━━━ ENTRIES PROVIDED ━━━
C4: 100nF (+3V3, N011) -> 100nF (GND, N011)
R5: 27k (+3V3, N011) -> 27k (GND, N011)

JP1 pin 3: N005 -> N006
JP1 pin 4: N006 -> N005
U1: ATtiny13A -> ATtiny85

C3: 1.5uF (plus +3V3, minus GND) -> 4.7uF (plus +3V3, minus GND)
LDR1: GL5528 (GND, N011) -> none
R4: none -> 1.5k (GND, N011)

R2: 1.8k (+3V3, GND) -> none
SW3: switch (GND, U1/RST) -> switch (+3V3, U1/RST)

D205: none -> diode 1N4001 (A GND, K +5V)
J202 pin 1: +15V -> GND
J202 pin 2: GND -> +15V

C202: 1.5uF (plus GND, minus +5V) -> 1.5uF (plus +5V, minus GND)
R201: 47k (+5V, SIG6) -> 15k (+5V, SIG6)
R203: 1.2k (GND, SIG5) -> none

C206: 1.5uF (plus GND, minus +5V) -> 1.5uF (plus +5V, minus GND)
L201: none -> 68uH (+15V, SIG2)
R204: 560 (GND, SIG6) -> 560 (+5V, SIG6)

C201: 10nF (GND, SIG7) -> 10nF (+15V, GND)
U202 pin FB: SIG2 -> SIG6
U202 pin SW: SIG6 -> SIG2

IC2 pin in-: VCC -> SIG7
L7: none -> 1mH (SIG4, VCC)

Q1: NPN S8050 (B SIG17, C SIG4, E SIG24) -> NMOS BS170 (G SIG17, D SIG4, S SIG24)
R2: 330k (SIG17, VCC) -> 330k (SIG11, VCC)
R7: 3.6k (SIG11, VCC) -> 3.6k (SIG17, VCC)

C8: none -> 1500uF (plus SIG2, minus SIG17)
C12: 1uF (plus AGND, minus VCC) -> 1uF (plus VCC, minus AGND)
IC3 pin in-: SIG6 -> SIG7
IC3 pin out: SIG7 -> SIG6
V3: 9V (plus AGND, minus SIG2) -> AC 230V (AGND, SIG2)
━━━
* [WHAT YOU ARE ASKED TO DO] The answer should contain nothing except the lines from the one with "R204: 560 (GND, SIG6) -> 560 (+5V, SIG6)" to the end of the material above, each given again exactly.

* [TASK OUTPUT]
R204: 560 (GND, SIG6) -> 560 (+5V, SIG6)

C201: 10nF (GND, SIG7) -> 10nF (+15V, GND)
U202 pin FB: SIG2 -> SIG6
U202 pin SW: SIG6 -> SIG2

IC2 pin in-: VCC -> SIG7
L7: none -> 1mH (SIG4, VCC)

Q1: NPN S8050 (B SIG17, C SIG4, E SIG24) -> NMOS BS170 (G SIG17, D SIG4, S SIG24)
R2: 330k (SIG17, VCC) -> 330k (SIG11, VCC)
R7: 3.6k (SIG11, VCC) -> 3.6k (SIG17, VCC)

C8: none -> 1500uF (plus SIG2, minus SIG17)
C12: 1uF (plus AGND, minus VCC) -> 1uF (plus VCC, minus AGND)
IC3 pin in-: SIG6 -> SIG7
IC3 pin out: SIG7 -> SIG6
V3: 9V (plus AGND, minus SIG2) -> AC 230V (AGND, SIG2)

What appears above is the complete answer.